[Stored data entries]
>>>>>
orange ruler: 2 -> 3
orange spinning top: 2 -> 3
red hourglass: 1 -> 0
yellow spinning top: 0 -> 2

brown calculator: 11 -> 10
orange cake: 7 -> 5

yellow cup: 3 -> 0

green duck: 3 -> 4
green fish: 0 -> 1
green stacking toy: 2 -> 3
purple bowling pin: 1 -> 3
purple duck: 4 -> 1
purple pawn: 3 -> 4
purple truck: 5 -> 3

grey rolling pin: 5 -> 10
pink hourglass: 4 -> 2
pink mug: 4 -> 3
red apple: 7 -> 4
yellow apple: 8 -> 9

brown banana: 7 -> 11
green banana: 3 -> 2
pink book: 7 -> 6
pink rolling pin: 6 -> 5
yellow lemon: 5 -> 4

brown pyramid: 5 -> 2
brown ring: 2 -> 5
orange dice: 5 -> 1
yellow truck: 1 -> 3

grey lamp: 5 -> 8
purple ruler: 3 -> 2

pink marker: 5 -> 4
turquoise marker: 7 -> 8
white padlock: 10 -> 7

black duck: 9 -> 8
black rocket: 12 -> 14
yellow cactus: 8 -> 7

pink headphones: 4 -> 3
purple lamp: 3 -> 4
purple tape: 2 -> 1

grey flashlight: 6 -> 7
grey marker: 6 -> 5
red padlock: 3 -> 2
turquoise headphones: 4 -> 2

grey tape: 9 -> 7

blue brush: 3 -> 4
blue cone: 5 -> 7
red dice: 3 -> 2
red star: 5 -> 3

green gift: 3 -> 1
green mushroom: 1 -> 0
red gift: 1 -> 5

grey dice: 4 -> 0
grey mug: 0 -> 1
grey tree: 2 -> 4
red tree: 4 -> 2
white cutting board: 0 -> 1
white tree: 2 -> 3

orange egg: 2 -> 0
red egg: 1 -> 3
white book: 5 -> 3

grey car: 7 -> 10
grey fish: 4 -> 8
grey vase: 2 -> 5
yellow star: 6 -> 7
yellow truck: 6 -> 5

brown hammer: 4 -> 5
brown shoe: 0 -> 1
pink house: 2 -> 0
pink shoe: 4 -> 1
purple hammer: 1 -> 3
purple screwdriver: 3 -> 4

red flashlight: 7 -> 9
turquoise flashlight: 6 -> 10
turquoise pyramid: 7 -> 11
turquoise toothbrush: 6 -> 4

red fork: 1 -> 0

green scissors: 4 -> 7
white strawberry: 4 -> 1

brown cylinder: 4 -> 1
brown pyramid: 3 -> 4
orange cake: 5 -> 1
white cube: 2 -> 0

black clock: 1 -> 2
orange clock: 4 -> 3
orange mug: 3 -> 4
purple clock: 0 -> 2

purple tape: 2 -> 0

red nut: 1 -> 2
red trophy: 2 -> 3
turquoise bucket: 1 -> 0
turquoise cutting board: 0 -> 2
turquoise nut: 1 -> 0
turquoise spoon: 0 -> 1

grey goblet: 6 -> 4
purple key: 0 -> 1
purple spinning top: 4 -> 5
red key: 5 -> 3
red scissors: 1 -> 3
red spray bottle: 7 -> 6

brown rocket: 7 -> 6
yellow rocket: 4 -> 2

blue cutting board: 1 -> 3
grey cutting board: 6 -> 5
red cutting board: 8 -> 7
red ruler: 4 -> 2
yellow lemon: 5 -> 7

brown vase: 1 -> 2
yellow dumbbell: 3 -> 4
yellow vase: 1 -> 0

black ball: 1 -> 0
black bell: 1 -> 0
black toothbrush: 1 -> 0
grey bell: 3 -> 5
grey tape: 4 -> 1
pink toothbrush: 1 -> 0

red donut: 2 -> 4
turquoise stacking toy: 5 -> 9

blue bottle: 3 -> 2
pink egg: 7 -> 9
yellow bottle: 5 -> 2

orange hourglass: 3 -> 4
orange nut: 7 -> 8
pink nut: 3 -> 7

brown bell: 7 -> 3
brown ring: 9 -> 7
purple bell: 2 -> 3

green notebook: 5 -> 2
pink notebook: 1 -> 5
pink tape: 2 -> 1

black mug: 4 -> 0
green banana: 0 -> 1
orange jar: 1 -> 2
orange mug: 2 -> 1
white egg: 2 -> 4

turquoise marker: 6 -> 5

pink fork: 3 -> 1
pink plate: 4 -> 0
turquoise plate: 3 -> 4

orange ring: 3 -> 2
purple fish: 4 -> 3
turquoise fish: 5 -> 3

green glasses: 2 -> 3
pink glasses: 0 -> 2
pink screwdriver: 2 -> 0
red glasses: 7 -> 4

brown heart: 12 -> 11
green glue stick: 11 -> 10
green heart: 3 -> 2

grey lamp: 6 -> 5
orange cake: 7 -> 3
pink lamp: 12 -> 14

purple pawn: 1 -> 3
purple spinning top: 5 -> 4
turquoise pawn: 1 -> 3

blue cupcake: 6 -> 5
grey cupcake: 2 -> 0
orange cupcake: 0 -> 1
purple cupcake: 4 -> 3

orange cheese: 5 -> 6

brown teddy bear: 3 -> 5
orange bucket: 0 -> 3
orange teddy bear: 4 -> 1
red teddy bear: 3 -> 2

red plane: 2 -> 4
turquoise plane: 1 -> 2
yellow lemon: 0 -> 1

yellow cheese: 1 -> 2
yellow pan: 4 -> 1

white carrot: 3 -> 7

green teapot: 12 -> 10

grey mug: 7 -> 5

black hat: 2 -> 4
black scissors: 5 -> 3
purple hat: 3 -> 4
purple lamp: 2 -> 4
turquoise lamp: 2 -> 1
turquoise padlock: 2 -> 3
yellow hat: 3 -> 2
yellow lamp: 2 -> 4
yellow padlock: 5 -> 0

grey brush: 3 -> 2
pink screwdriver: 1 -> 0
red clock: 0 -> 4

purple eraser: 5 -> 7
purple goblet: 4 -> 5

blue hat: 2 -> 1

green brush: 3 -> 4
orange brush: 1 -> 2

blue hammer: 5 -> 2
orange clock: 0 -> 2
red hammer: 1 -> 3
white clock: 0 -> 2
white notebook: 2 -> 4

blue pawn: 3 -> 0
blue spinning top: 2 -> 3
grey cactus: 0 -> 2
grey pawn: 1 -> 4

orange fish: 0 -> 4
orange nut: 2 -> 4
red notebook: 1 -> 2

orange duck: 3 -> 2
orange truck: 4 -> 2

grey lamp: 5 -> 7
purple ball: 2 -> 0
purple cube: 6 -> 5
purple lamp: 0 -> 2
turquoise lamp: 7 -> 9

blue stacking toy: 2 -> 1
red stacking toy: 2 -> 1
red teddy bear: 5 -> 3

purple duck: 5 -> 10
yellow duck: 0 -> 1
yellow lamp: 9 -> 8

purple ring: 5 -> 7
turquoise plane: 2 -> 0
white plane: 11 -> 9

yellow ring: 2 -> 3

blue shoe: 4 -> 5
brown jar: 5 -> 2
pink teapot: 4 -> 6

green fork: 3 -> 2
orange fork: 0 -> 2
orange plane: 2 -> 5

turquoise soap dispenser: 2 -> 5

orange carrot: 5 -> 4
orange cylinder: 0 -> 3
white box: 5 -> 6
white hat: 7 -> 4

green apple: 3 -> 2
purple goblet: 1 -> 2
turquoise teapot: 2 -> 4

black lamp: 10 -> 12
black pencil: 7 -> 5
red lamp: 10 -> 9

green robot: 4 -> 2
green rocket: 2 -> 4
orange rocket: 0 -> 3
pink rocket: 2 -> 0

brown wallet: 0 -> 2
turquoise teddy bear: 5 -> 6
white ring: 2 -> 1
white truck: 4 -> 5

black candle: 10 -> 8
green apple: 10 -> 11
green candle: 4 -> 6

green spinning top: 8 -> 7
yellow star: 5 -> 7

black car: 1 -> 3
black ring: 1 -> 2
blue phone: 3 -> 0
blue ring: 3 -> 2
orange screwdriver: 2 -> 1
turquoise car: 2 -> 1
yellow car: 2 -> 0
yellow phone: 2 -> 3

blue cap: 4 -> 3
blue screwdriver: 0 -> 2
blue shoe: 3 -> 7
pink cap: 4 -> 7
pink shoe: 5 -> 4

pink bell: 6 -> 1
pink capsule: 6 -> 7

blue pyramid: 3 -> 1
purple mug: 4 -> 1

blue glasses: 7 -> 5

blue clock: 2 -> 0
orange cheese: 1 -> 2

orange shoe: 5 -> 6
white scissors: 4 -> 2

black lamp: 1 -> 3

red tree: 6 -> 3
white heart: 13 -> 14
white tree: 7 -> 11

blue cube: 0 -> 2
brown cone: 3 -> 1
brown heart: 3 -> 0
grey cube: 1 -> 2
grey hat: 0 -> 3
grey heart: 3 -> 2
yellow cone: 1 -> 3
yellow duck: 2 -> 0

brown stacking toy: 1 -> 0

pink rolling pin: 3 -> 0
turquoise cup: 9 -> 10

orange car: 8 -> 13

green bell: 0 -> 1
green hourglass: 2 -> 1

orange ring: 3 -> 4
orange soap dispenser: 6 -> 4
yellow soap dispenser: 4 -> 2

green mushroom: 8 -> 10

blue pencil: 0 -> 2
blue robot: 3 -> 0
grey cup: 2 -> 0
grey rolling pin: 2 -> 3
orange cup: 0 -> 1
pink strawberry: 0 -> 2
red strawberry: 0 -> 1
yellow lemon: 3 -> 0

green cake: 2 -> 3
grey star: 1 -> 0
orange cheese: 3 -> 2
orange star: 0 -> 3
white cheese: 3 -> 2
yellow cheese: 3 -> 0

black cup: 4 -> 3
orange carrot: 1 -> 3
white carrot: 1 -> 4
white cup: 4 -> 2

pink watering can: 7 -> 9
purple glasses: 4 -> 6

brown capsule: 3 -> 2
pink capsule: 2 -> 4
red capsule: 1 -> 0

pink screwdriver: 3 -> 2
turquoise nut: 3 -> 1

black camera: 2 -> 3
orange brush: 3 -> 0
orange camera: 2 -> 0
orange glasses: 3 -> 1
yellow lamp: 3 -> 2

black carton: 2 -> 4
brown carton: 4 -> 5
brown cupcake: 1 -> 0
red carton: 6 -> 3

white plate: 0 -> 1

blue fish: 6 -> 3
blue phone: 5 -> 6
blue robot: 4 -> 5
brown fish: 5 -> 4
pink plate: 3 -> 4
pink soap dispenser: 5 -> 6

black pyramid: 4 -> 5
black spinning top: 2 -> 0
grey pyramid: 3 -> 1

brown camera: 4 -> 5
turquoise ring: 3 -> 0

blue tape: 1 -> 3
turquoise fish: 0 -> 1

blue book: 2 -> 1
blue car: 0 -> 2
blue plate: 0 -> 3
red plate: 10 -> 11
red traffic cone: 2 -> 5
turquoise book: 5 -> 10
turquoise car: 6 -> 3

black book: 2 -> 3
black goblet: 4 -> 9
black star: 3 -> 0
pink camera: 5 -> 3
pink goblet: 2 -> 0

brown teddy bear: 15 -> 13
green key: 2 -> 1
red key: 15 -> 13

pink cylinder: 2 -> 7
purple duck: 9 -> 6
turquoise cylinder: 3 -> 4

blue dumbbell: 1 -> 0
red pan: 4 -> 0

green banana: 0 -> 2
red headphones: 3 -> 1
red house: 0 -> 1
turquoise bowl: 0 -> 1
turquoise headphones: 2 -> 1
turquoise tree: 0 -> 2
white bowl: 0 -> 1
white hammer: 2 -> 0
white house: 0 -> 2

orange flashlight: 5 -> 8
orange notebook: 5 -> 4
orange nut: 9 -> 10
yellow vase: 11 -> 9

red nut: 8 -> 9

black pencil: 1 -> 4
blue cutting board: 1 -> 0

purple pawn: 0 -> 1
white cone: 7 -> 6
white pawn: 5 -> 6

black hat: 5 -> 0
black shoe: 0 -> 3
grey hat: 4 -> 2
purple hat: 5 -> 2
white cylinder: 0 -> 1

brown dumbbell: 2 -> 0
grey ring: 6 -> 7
<<<<<
> _Problem details_: Those lines above that contain the string "headphones" should be returned.

> _Output of the exercise_:
pink headphones: 4 -> 3
turquoise headphones: 4 -> 2
red headphones: 3 -> 1
turquoise headphones: 2 -> 1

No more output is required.